» To do:
Update everything from the line containing "Registers Affected (722, 20)" down to the line containing "J, K (722, 134)" by replacing "Logical AND" with "Bitwise AND", and give those lines back with nothing else changed.

═══ Data in this exercise ═══

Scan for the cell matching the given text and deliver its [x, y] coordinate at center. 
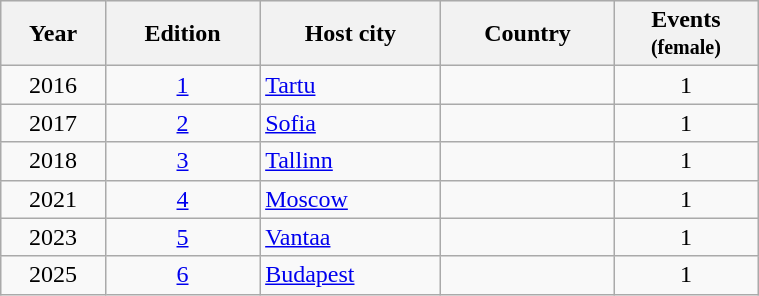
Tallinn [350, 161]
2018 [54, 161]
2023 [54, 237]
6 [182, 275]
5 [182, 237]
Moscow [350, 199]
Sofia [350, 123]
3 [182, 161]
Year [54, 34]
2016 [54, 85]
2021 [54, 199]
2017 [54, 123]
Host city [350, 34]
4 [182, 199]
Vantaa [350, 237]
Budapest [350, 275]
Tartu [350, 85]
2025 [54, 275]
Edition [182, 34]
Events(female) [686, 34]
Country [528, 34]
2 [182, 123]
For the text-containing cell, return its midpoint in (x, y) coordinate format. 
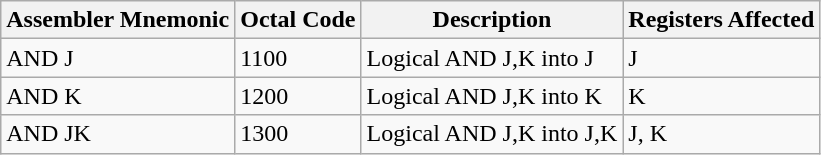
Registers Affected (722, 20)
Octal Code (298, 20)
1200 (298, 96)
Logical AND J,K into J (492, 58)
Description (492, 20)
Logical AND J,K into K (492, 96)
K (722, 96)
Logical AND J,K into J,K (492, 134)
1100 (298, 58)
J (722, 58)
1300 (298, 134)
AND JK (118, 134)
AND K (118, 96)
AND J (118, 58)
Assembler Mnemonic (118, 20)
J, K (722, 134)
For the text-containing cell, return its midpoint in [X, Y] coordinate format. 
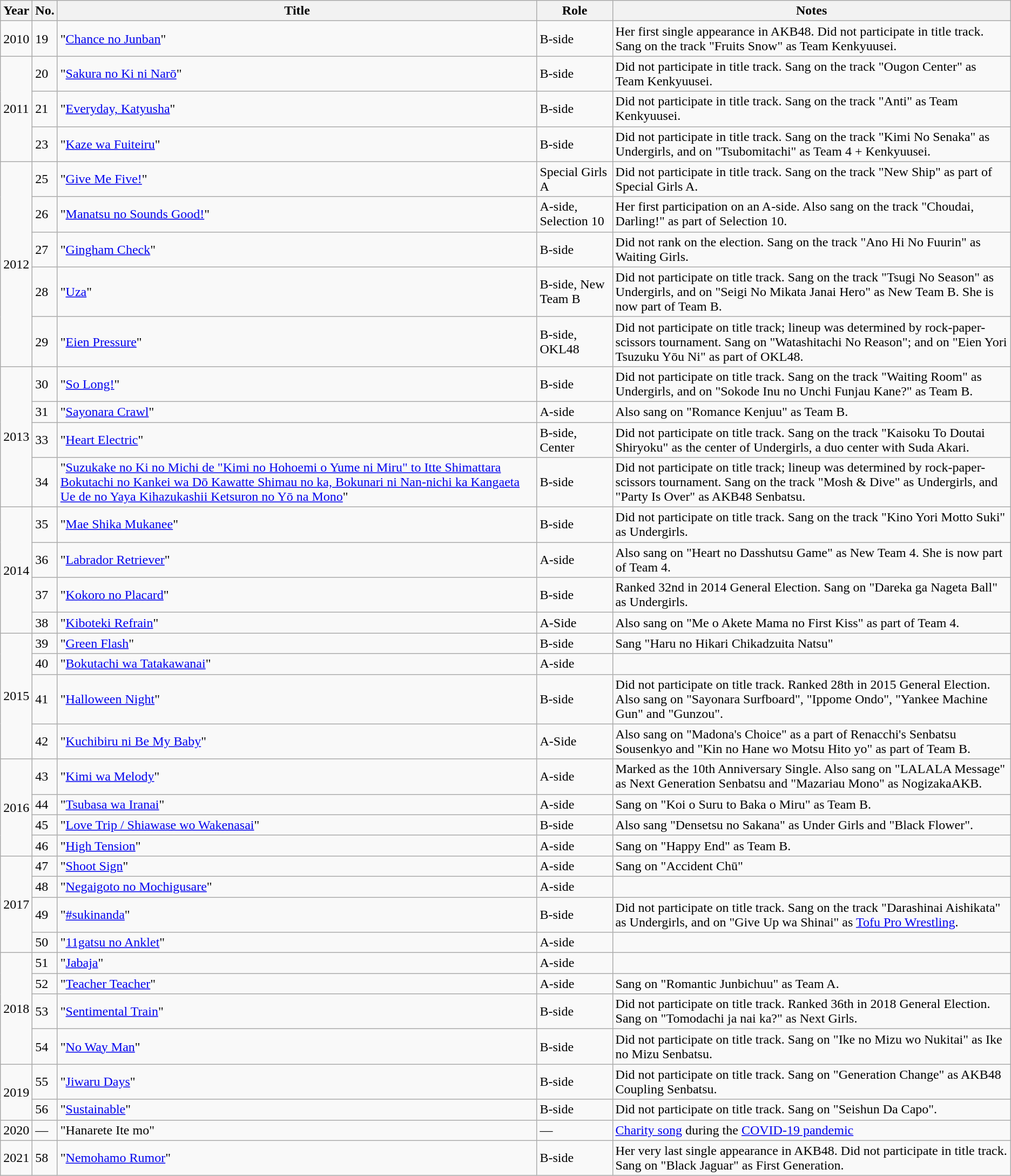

═══

» In response:
Registers Affected (722, 20)
Octal Code (298, 20)
1200 (298, 96)
Bitwise AND J,K into J (492, 58)
Description (492, 20)
Bitwise AND J,K into K (492, 96)
K (722, 96)
Bitwise AND J,K into J,K (492, 134)
1100 (298, 58)
J (722, 58)
1300 (298, 134)
AND JK (118, 134)
AND K (118, 96)
AND J (118, 58)
Assembler Mnemonic (118, 20)
J, K (722, 134)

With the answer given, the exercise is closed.